**Task input**
·····

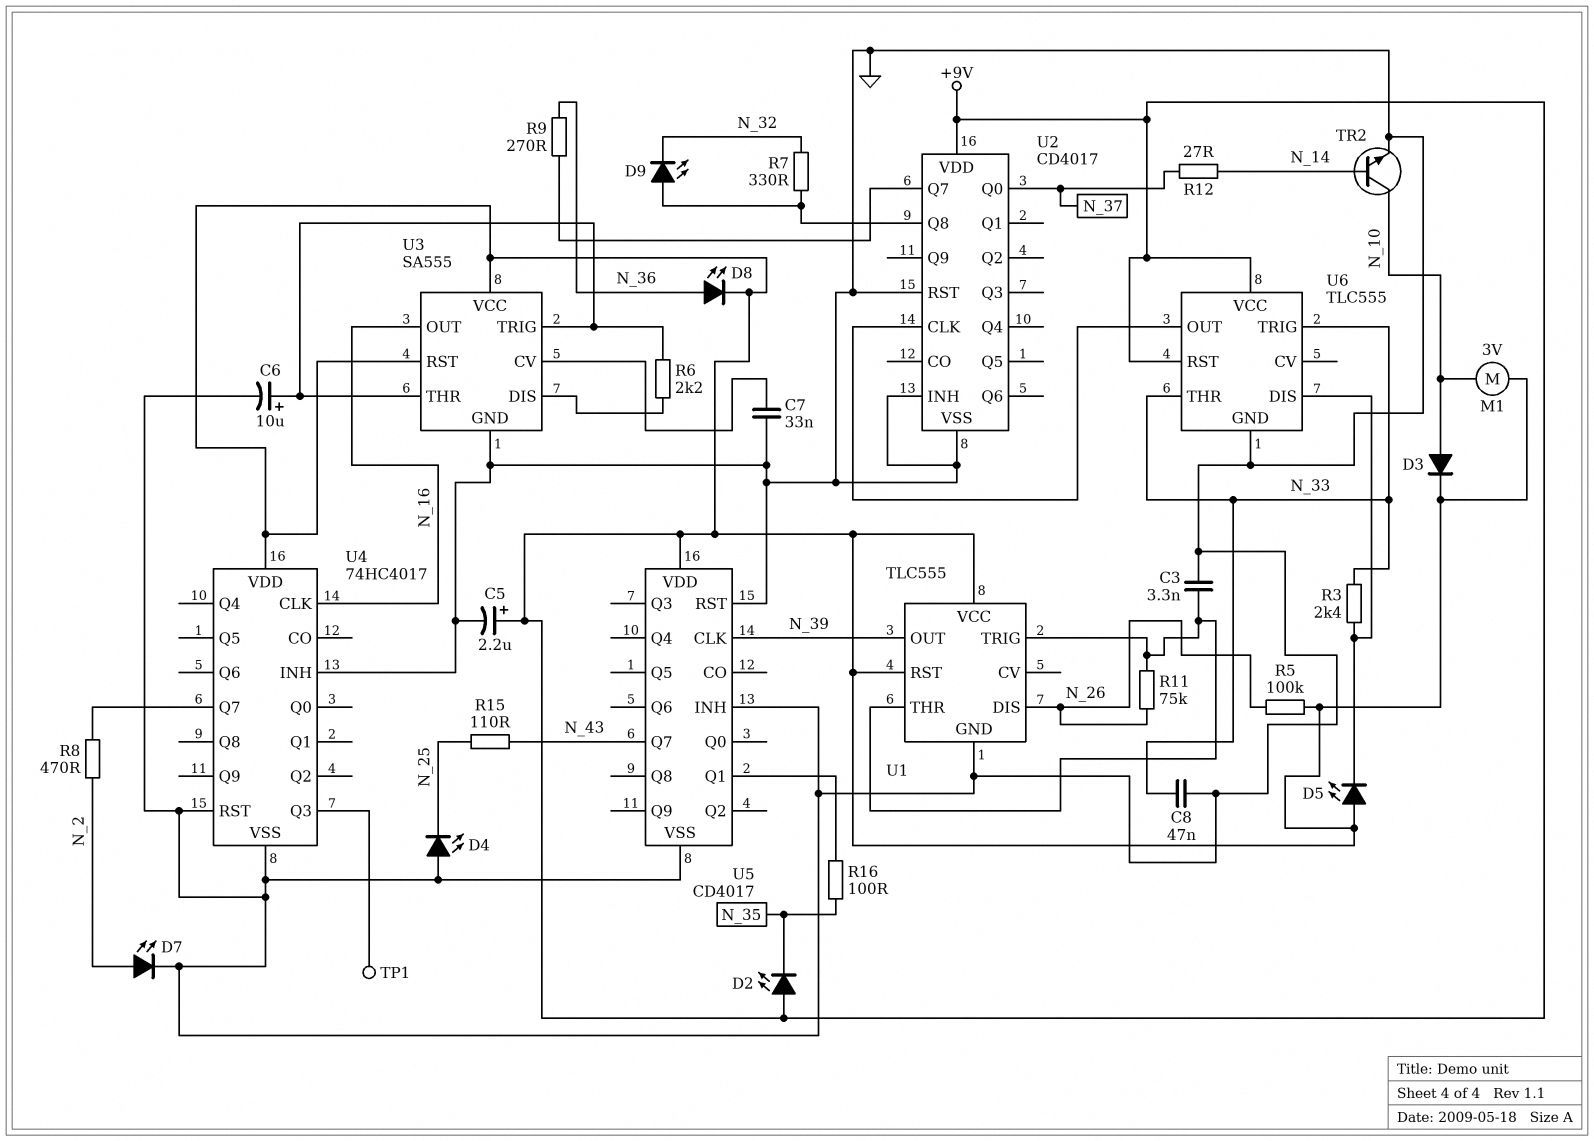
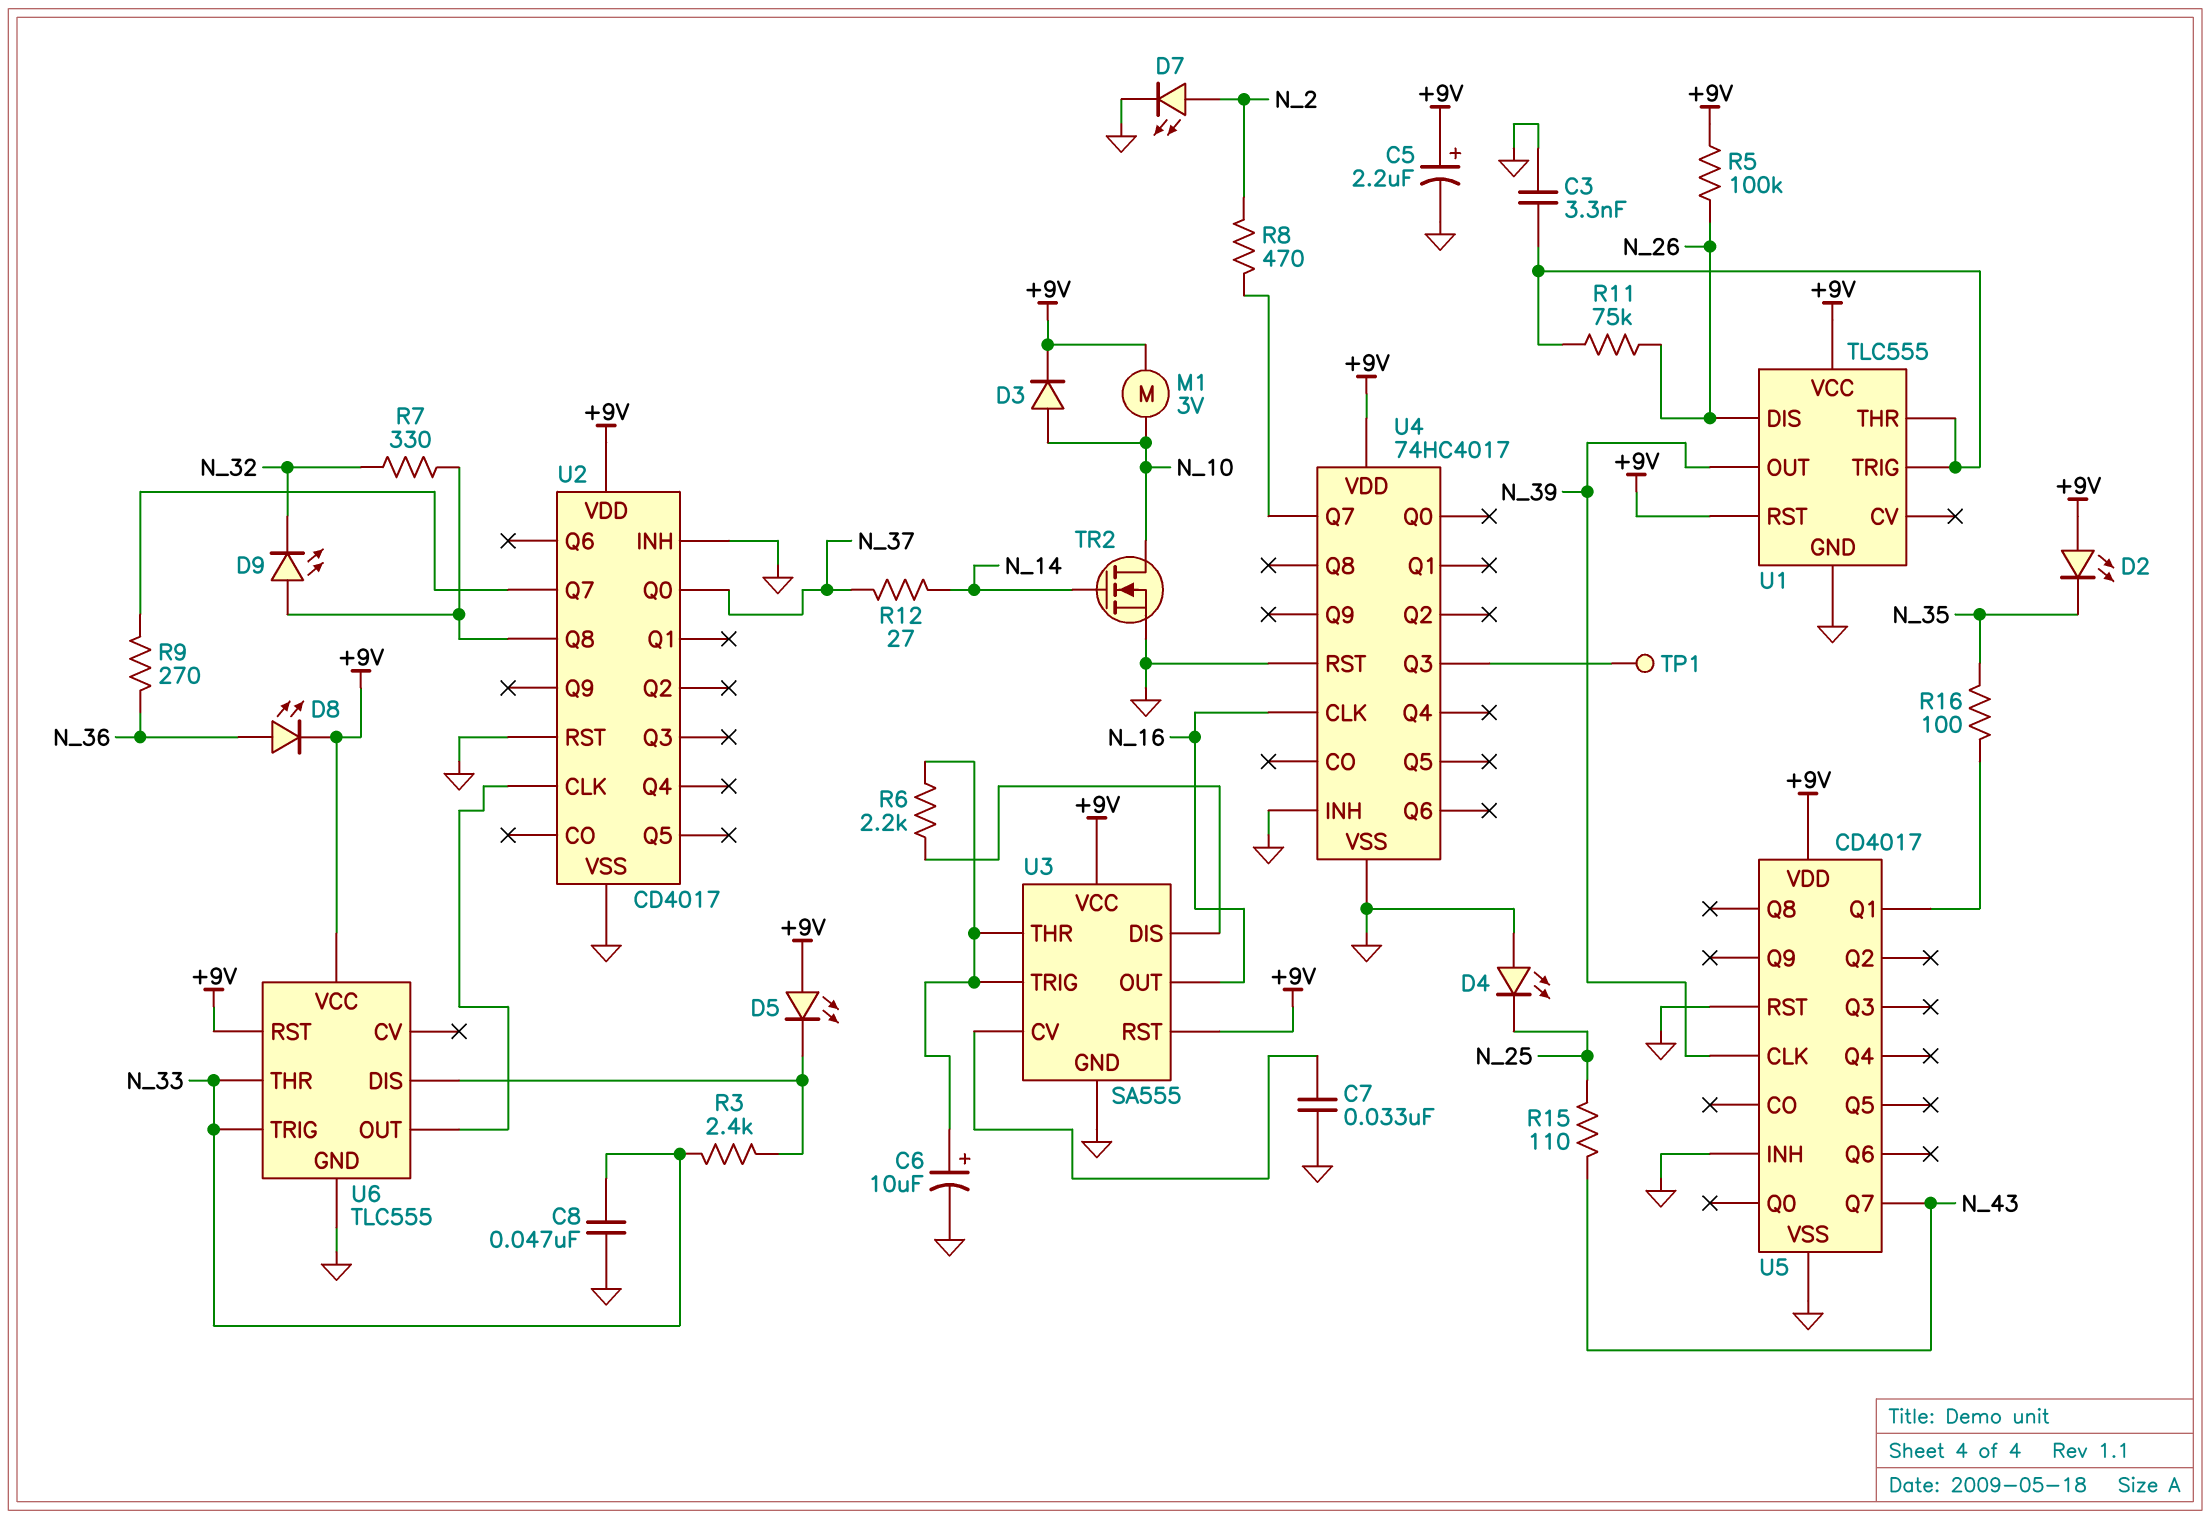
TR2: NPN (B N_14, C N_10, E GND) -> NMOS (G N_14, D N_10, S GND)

·····

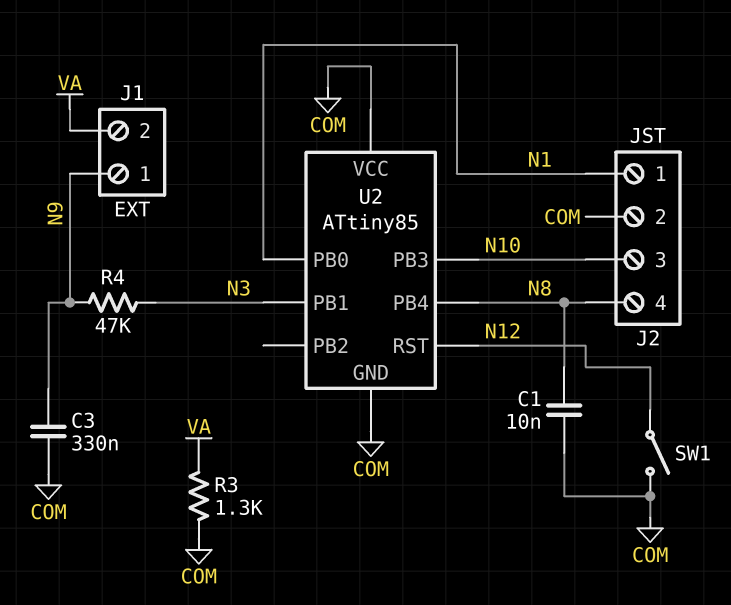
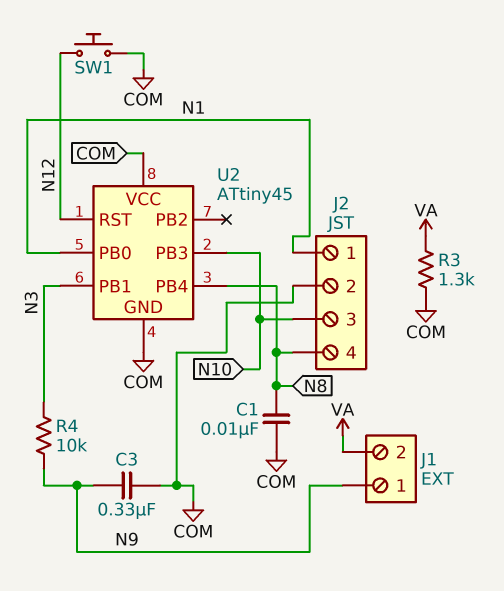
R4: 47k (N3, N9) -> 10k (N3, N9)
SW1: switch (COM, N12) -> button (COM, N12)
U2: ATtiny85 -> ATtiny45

·····

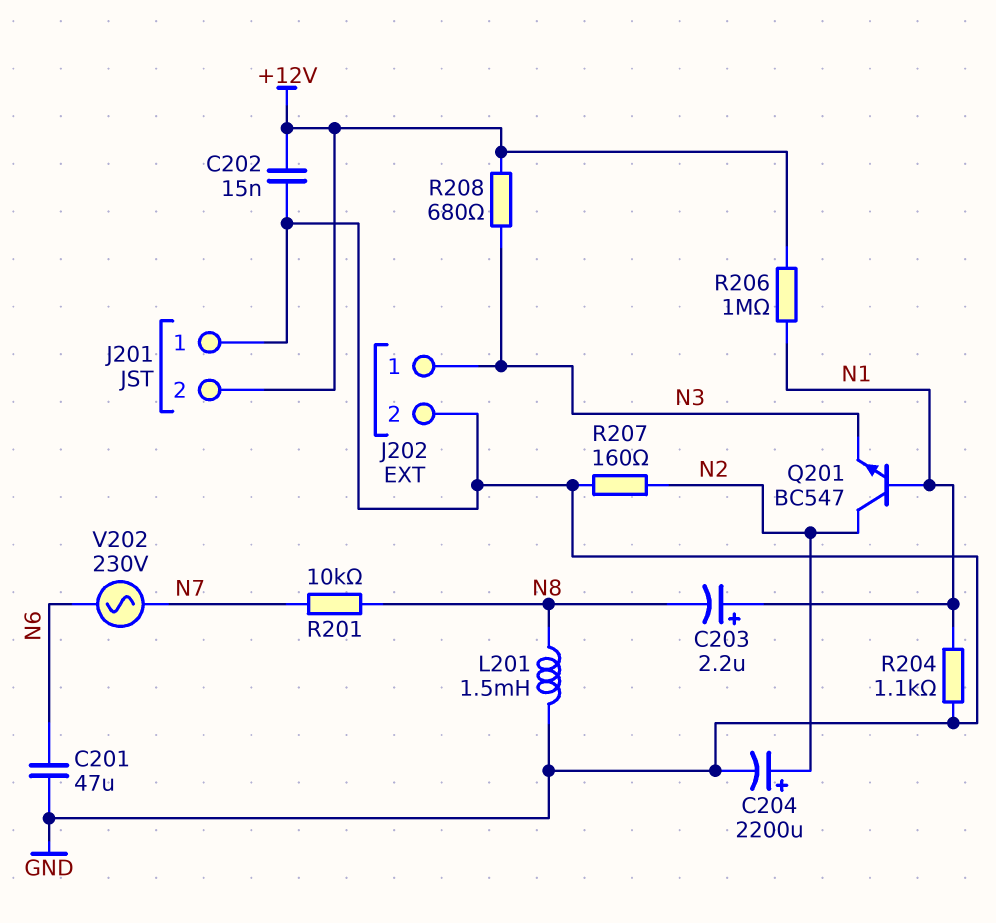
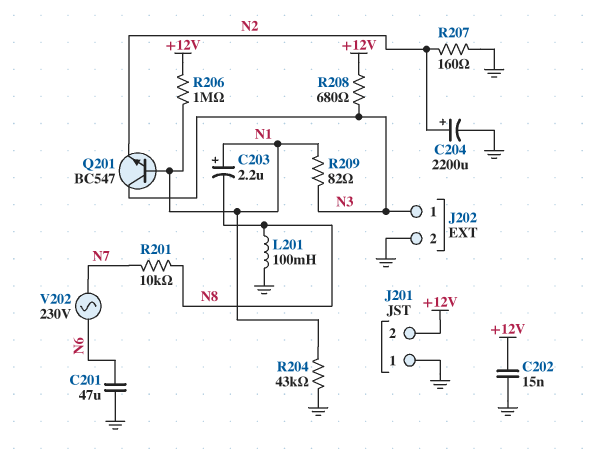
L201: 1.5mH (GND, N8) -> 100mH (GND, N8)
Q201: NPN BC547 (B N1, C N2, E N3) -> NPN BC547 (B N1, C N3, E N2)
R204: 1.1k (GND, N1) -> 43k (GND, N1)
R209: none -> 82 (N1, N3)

·····

**Work required**
Retype only the lines above between the line with "R4: 47k (N3, N9) -> 10k (N3, N9)" and the line with "U2: ATtiny85 -> ATtiny45", counting those two lines as well, and keep every character as it is.

**Output**
R4: 47k (N3, N9) -> 10k (N3, N9)
SW1: switch (COM, N12) -> button (COM, N12)
U2: ATtiny85 -> ATtiny45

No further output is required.